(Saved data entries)

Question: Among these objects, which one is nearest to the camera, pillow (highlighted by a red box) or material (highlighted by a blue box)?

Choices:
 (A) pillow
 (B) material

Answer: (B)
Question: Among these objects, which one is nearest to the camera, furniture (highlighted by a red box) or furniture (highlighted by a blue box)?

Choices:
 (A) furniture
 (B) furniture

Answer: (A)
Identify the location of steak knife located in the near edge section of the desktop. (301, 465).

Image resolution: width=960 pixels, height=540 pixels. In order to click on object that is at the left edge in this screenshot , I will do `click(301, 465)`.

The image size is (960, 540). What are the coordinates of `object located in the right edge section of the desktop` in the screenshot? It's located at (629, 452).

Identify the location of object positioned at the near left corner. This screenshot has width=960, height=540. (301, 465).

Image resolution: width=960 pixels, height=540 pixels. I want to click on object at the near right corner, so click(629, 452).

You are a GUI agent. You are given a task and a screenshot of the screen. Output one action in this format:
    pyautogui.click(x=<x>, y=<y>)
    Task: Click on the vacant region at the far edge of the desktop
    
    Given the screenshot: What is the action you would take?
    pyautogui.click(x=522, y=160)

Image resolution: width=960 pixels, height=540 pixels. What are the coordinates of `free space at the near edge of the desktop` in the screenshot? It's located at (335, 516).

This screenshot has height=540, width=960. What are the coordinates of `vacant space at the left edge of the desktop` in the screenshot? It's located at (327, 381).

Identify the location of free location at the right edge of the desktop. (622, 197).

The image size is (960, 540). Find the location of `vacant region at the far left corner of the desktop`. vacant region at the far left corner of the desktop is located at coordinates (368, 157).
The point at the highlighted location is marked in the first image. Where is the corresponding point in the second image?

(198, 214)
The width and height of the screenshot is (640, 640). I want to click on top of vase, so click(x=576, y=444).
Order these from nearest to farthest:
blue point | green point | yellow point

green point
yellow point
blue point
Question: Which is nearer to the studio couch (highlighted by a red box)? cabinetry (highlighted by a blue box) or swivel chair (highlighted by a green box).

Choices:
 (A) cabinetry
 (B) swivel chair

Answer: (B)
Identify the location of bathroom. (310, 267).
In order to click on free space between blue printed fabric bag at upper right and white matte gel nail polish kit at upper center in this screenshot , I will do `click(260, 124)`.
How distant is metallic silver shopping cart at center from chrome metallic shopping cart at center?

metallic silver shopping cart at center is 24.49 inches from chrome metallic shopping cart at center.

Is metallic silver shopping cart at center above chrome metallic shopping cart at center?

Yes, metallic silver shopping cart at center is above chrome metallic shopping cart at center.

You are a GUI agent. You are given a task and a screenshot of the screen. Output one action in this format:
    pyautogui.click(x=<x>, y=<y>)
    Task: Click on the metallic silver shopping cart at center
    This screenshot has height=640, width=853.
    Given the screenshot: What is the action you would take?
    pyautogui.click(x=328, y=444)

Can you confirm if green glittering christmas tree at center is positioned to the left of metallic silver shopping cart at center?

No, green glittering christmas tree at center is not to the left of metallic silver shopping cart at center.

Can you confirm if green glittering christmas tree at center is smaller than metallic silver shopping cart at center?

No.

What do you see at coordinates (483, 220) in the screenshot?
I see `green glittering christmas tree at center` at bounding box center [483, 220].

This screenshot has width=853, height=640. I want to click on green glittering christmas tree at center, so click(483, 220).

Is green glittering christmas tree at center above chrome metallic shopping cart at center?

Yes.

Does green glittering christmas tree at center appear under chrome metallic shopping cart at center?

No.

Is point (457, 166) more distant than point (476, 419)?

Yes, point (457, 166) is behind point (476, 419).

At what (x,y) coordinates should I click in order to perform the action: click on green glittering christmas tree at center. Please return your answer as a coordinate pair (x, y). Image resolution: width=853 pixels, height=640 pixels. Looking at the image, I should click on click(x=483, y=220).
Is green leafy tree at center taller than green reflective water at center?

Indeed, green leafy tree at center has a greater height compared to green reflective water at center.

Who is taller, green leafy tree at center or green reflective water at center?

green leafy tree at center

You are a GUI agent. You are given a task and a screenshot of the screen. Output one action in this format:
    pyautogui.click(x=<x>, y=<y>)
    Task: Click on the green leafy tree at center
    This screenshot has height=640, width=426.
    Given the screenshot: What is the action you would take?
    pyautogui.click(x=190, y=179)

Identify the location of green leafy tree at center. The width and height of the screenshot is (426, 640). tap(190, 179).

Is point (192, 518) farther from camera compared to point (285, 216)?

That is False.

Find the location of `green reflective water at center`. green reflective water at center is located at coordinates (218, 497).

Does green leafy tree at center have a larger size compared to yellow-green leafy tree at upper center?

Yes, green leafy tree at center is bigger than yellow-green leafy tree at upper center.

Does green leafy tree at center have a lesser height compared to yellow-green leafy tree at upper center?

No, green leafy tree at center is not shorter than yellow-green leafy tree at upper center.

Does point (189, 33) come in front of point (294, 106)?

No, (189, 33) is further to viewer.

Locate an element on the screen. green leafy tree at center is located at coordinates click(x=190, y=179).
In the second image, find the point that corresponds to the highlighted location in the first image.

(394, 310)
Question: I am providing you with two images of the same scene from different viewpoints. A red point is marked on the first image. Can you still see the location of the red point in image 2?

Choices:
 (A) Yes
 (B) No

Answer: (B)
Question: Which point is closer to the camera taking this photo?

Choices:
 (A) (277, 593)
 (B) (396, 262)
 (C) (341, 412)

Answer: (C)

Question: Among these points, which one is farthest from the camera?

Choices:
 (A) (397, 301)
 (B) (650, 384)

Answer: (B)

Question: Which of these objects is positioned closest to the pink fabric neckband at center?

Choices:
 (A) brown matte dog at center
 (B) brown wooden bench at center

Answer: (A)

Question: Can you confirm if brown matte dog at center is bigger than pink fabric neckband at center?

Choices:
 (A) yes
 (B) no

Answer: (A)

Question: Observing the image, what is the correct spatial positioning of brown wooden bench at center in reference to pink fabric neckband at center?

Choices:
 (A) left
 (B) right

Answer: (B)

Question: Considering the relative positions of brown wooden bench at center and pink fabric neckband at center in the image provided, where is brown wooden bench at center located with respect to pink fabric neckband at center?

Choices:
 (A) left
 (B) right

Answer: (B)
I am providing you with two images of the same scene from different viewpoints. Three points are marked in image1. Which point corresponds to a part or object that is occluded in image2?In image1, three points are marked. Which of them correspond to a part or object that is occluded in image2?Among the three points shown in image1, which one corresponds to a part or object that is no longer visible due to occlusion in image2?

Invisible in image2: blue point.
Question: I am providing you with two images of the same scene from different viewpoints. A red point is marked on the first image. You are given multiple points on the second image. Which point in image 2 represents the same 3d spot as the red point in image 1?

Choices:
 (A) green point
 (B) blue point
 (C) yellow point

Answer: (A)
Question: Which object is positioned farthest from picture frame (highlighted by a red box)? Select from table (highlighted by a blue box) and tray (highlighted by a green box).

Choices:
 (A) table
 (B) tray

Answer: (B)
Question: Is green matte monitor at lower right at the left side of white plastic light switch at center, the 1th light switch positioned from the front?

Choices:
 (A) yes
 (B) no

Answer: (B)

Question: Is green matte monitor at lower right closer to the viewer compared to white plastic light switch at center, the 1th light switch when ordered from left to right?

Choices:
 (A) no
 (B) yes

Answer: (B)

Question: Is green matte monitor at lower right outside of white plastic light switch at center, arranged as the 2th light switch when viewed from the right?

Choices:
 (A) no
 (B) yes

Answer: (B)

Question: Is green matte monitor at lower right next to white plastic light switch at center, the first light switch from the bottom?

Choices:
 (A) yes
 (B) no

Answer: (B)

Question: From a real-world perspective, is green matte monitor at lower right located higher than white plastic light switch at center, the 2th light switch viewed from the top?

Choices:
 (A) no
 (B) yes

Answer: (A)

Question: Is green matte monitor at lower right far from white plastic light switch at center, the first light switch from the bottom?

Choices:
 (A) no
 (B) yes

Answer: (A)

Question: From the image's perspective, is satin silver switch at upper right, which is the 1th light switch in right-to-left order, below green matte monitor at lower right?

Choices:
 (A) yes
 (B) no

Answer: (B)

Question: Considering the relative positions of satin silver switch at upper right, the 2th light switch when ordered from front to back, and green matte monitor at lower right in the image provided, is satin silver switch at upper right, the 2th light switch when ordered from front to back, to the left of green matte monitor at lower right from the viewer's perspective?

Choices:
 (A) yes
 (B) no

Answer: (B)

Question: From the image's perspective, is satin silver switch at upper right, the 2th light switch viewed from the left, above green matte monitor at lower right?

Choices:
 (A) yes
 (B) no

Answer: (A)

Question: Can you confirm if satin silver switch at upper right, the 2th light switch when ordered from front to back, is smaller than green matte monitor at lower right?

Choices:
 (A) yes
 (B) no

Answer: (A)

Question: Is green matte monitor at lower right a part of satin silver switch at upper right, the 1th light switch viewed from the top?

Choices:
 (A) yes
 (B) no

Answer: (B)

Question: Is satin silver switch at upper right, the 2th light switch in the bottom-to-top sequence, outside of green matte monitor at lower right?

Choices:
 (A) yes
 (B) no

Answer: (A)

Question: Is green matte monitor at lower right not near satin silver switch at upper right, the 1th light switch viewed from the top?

** Problem to work on **
Rewrite the part of the data that opens with the line containing "Is point (457, 166)" and closes with the line containing "Yes, point (457, 166)", substituting "location" for each occurrence of "point" and leaving everything else unchanged.

** Result below **
Is location (457, 166) more distant than location (476, 419)?

Yes, location (457, 166) is behind location (476, 419).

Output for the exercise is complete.